Your assignment »
Look through the data below for the line with "(221, 474) = (326, 532): none" and the line with "(344, 318) = (444, 379): yellow", then output those two and all lines in between, exactly as written.

Available data »

=== Begin Enclosure ===

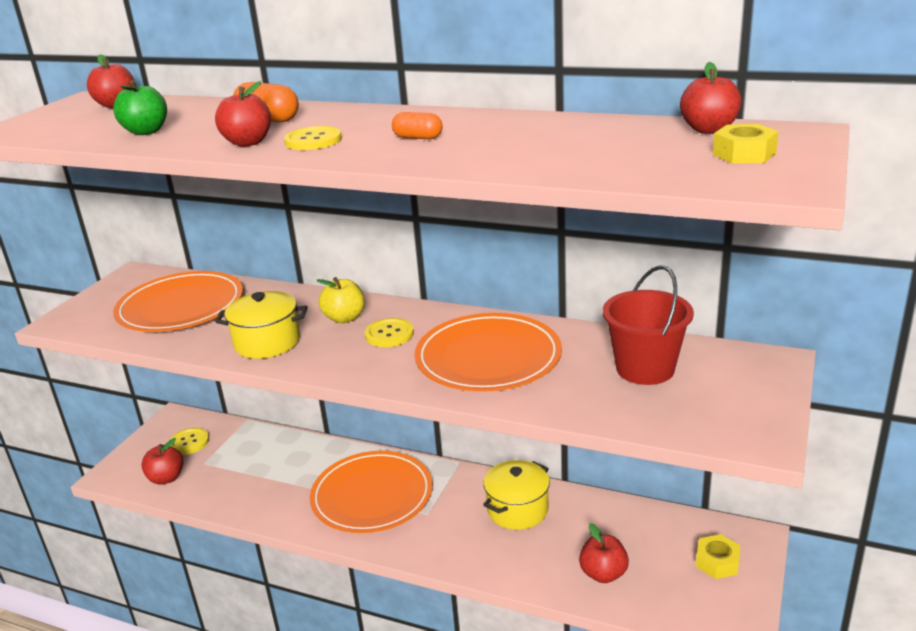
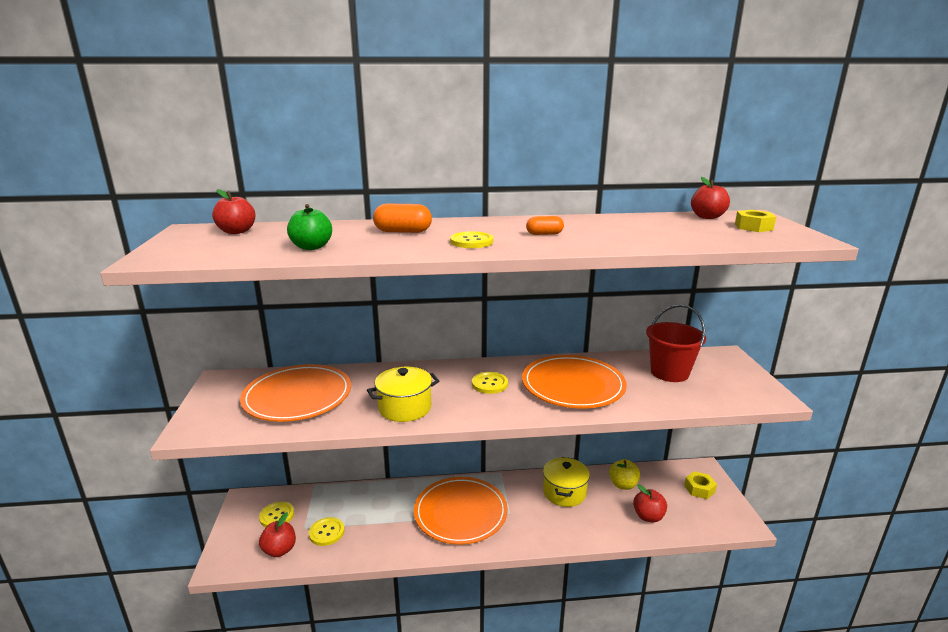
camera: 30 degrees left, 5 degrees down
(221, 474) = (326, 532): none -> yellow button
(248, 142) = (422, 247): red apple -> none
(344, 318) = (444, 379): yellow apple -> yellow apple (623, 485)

=== End Enclosure ===
=== Begin Enclosure ===

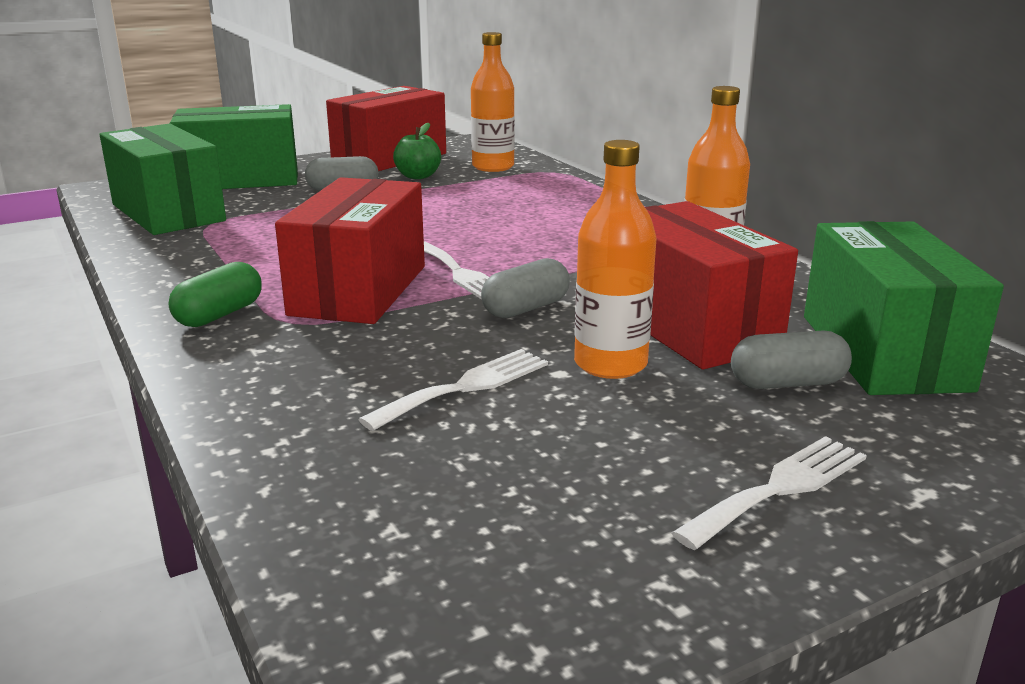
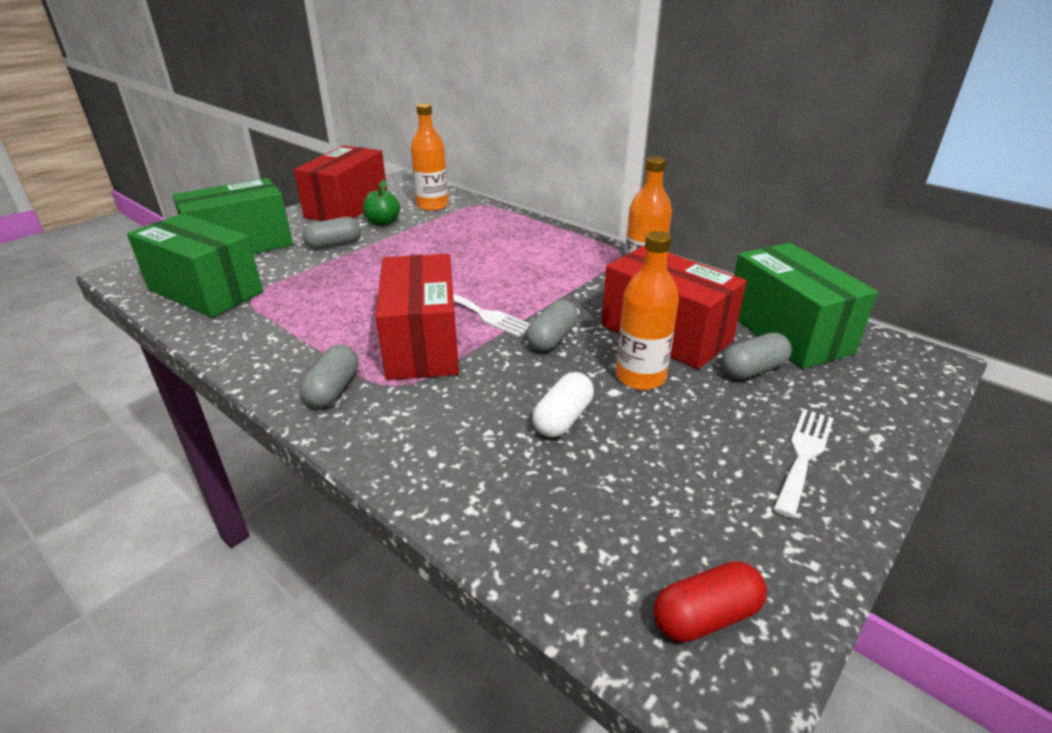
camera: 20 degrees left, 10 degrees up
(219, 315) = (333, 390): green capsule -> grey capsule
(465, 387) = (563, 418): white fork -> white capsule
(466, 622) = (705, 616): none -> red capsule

=== End Enclosure ===

Output for this task »
(221, 474) = (326, 532): none -> yellow button
(248, 142) = (422, 247): red apple -> none
(344, 318) = (444, 379): yellow apple -> yellow apple (623, 485)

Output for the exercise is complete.